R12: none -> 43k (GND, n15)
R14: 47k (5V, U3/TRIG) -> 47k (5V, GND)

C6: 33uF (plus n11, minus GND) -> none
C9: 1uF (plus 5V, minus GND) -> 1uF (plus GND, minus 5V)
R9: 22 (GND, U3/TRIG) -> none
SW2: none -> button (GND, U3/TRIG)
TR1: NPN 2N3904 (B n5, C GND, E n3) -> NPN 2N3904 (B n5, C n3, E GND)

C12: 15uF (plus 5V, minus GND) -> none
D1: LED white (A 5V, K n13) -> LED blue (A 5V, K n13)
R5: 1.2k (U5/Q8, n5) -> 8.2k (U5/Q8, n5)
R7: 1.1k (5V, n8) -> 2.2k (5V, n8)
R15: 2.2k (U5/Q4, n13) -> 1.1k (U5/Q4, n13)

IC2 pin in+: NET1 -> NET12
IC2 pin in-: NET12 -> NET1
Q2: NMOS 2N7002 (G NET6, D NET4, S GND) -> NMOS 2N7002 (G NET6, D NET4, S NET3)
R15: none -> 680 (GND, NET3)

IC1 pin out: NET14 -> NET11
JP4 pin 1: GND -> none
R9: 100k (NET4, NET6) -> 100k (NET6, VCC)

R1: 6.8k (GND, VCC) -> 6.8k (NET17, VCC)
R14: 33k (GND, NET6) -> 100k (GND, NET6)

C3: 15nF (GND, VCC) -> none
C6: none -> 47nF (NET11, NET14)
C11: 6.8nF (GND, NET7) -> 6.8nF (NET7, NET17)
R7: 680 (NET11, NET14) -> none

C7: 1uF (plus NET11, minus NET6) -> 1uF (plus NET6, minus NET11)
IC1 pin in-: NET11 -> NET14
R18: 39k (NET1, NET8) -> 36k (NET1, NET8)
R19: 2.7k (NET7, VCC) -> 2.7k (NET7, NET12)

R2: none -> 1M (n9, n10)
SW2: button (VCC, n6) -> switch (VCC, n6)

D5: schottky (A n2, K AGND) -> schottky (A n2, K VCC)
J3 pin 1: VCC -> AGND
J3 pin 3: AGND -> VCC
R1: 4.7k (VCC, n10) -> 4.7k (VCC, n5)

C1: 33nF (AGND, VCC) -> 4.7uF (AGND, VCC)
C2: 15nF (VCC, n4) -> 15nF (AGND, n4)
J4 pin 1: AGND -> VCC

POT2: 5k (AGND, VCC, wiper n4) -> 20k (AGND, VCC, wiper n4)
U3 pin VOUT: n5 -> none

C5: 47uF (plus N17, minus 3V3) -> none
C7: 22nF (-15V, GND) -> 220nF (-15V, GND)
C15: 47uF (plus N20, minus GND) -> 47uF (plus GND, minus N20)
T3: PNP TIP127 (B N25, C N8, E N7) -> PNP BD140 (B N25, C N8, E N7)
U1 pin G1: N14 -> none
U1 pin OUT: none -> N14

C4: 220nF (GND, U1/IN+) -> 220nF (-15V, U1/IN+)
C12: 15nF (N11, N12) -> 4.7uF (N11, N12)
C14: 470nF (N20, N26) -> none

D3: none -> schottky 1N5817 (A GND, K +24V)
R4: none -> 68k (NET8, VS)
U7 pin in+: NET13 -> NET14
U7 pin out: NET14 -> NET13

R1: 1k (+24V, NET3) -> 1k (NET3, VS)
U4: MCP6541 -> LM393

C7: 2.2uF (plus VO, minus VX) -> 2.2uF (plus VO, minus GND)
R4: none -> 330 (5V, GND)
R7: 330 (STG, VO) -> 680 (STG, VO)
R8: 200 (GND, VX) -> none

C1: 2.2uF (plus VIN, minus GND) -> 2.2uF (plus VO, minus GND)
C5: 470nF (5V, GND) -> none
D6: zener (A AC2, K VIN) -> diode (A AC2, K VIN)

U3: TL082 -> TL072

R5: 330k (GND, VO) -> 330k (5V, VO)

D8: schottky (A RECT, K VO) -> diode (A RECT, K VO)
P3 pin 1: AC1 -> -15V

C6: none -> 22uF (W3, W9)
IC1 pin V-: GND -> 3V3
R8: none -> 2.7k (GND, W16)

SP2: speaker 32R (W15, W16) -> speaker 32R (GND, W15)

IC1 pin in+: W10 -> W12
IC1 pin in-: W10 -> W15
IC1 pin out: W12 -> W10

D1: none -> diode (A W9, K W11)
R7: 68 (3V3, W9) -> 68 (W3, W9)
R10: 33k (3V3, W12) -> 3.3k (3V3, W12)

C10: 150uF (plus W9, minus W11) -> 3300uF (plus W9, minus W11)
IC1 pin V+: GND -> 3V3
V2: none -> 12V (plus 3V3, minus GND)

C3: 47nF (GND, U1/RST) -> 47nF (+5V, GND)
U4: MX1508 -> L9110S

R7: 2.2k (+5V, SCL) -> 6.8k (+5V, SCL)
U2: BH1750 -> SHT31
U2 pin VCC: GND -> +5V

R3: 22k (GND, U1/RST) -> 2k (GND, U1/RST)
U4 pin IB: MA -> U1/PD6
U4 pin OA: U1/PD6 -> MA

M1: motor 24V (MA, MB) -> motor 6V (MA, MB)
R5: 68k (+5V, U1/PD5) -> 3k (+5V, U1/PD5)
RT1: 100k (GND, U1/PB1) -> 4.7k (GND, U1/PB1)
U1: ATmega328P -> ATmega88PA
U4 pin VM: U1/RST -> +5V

■ TASK TO COMPLETE
Retype the listing exactly. Leave nothing out.

■ SOLUTION TO THE PROBLEM
R12: none -> 43k (GND, n15)
R14: 47k (5V, U3/TRIG) -> 47k (5V, GND)

C6: 33uF (plus n11, minus GND) -> none
C9: 1uF (plus 5V, minus GND) -> 1uF (plus GND, minus 5V)
R9: 22 (GND, U3/TRIG) -> none
SW2: none -> button (GND, U3/TRIG)
TR1: NPN 2N3904 (B n5, C GND, E n3) -> NPN 2N3904 (B n5, C n3, E GND)

C12: 15uF (plus 5V, minus GND) -> none
D1: LED white (A 5V, K n13) -> LED blue (A 5V, K n13)
R5: 1.2k (U5/Q8, n5) -> 8.2k (U5/Q8, n5)
R7: 1.1k (5V, n8) -> 2.2k (5V, n8)
R15: 2.2k (U5/Q4, n13) -> 1.1k (U5/Q4, n13)

IC2 pin in+: NET1 -> NET12
IC2 pin in-: NET12 -> NET1
Q2: NMOS 2N7002 (G NET6, D NET4, S GND) -> NMOS 2N7002 (G NET6, D NET4, S NET3)
R15: none -> 680 (GND, NET3)

IC1 pin out: NET14 -> NET11
JP4 pin 1: GND -> none
R9: 100k (NET4, NET6) -> 100k (NET6, VCC)

R1: 6.8k (GND, VCC) -> 6.8k (NET17, VCC)
R14: 33k (GND, NET6) -> 100k (GND, NET6)

C3: 15nF (GND, VCC) -> none
C6: none -> 47nF (NET11, NET14)
C11: 6.8nF (GND, NET7) -> 6.8nF (NET7, NET17)
R7: 680 (NET11, NET14) -> none

C7: 1uF (plus NET11, minus NET6) -> 1uF (plus NET6, minus NET11)
IC1 pin in-: NET11 -> NET14
R18: 39k (NET1, NET8) -> 36k (NET1, NET8)
R19: 2.7k (NET7, VCC) -> 2.7k (NET7, NET12)

R2: none -> 1M (n9, n10)
SW2: button (VCC, n6) -> switch (VCC, n6)

D5: schottky (A n2, K AGND) -> schottky (A n2, K VCC)
J3 pin 1: VCC -> AGND
J3 pin 3: AGND -> VCC
R1: 4.7k (VCC, n10) -> 4.7k (VCC, n5)

C1: 33nF (AGND, VCC) -> 4.7uF (AGND, VCC)
C2: 15nF (VCC, n4) -> 15nF (AGND, n4)
J4 pin 1: AGND -> VCC

POT2: 5k (AGND, VCC, wiper n4) -> 20k (AGND, VCC, wiper n4)
U3 pin VOUT: n5 -> none

C5: 47uF (plus N17, minus 3V3) -> none
C7: 22nF (-15V, GND) -> 220nF (-15V, GND)
C15: 47uF (plus N20, minus GND) -> 47uF (plus GND, minus N20)
T3: PNP TIP127 (B N25, C N8, E N7) -> PNP BD140 (B N25, C N8, E N7)
U1 pin G1: N14 -> none
U1 pin OUT: none -> N14

C4: 220nF (GND, U1/IN+) -> 220nF (-15V, U1/IN+)
C12: 15nF (N11, N12) -> 4.7uF (N11, N12)
C14: 470nF (N20, N26) -> none

D3: none -> schottky 1N5817 (A GND, K +24V)
R4: none -> 68k (NET8, VS)
U7 pin in+: NET13 -> NET14
U7 pin out: NET14 -> NET13

R1: 1k (+24V, NET3) -> 1k (NET3, VS)
U4: MCP6541 -> LM393

C7: 2.2uF (plus VO, minus VX) -> 2.2uF (plus VO, minus GND)
R4: none -> 330 (5V, GND)
R7: 330 (STG, VO) -> 680 (STG, VO)
R8: 200 (GND, VX) -> none

C1: 2.2uF (plus VIN, minus GND) -> 2.2uF (plus VO, minus GND)
C5: 470nF (5V, GND) -> none
D6: zener (A AC2, K VIN) -> diode (A AC2, K VIN)

U3: TL082 -> TL072

R5: 330k (GND, VO) -> 330k (5V, VO)

D8: schottky (A RECT, K VO) -> diode (A RECT, K VO)
P3 pin 1: AC1 -> -15V

C6: none -> 22uF (W3, W9)
IC1 pin V-: GND -> 3V3
R8: none -> 2.7k (GND, W16)

SP2: speaker 32R (W15, W16) -> speaker 32R (GND, W15)

IC1 pin in+: W10 -> W12
IC1 pin in-: W10 -> W15
IC1 pin out: W12 -> W10

D1: none -> diode (A W9, K W11)
R7: 68 (3V3, W9) -> 68 (W3, W9)
R10: 33k (3V3, W12) -> 3.3k (3V3, W12)

C10: 150uF (plus W9, minus W11) -> 3300uF (plus W9, minus W11)
IC1 pin V+: GND -> 3V3
V2: none -> 12V (plus 3V3, minus GND)

C3: 47nF (GND, U1/RST) -> 47nF (+5V, GND)
U4: MX1508 -> L9110S

R7: 2.2k (+5V, SCL) -> 6.8k (+5V, SCL)
U2: BH1750 -> SHT31
U2 pin VCC: GND -> +5V

R3: 22k (GND, U1/RST) -> 2k (GND, U1/RST)
U4 pin IB: MA -> U1/PD6
U4 pin OA: U1/PD6 -> MA

M1: motor 24V (MA, MB) -> motor 6V (MA, MB)
R5: 68k (+5V, U1/PD5) -> 3k (+5V, U1/PD5)
RT1: 100k (GND, U1/PB1) -> 4.7k (GND, U1/PB1)
U1: ATmega328P -> ATmega88PA
U4 pin VM: U1/RST -> +5V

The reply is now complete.